**Task prompt**
Beneath this task are records; count how many lines include the string "RELAY" and answer with that number alone.

**Entries shown**
■ ■ ■ ■ ■ ■ ■
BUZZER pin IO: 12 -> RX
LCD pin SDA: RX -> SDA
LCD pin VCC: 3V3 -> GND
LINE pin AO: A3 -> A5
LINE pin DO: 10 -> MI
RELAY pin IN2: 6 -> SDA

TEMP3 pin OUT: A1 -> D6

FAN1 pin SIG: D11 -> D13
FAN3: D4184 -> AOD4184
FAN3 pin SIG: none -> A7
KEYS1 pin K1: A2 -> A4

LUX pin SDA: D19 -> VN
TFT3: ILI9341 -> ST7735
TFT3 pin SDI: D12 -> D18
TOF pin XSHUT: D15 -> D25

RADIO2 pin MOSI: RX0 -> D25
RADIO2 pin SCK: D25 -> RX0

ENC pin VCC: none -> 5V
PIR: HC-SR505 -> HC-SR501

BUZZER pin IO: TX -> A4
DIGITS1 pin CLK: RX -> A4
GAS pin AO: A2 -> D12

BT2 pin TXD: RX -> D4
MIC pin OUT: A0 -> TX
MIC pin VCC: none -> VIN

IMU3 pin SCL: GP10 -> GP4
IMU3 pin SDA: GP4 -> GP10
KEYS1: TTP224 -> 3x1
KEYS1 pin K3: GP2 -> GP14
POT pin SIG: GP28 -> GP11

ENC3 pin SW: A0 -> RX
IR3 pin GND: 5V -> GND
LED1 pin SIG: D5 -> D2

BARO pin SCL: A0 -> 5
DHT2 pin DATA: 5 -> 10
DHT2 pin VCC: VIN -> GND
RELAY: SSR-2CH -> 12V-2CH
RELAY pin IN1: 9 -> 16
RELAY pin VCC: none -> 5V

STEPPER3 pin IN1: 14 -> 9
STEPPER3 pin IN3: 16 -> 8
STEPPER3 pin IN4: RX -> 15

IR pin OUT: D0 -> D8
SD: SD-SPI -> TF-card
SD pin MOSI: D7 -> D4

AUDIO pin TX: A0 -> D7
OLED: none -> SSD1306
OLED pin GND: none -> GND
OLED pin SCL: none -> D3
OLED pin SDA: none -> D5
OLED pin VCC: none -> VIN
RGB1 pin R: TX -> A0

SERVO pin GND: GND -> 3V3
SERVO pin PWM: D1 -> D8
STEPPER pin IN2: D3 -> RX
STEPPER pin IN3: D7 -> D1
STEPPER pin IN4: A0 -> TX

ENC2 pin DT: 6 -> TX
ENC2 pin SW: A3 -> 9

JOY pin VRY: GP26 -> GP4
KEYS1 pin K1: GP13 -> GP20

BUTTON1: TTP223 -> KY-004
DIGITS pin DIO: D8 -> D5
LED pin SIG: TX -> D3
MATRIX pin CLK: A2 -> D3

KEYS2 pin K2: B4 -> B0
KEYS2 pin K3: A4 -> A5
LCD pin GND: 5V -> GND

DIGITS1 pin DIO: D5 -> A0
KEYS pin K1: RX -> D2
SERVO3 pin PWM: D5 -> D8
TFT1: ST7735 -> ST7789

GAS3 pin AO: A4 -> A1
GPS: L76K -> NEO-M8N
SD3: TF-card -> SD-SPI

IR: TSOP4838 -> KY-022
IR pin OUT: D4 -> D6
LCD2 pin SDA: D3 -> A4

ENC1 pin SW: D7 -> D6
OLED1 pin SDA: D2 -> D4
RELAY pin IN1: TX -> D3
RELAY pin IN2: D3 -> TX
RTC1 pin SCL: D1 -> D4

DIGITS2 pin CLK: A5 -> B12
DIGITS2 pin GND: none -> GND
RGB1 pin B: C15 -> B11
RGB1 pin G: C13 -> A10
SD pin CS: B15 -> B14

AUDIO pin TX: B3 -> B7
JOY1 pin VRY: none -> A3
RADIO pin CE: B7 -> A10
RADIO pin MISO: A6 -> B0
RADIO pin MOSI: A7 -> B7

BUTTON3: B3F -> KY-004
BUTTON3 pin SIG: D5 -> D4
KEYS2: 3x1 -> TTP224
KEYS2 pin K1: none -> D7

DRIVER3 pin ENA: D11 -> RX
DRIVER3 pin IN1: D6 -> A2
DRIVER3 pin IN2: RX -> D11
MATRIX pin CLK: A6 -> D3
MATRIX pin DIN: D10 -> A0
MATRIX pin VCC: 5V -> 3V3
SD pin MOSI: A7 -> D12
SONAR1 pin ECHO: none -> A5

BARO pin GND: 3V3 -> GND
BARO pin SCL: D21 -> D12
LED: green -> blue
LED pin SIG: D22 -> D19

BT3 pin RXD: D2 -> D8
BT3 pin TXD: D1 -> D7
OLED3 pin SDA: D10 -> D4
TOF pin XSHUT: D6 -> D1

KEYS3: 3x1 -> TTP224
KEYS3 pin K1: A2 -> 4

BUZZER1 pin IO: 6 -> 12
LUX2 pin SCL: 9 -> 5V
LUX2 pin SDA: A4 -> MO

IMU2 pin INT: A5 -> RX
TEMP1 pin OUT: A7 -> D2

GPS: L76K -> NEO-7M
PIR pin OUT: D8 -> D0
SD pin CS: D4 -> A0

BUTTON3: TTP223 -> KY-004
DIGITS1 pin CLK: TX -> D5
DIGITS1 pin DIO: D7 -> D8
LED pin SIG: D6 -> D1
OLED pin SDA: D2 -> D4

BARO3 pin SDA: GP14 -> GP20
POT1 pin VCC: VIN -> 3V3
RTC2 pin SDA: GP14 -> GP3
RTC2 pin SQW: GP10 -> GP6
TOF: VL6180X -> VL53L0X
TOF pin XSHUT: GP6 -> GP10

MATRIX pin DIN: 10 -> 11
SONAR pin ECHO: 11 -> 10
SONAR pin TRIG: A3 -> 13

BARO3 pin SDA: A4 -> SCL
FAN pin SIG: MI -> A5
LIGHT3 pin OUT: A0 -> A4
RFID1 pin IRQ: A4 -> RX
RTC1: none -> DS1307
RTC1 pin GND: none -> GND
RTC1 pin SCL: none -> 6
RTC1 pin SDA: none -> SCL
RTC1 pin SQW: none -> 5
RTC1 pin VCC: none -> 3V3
■ ■ ■ ■ ■ ■ ■
**Task output**
6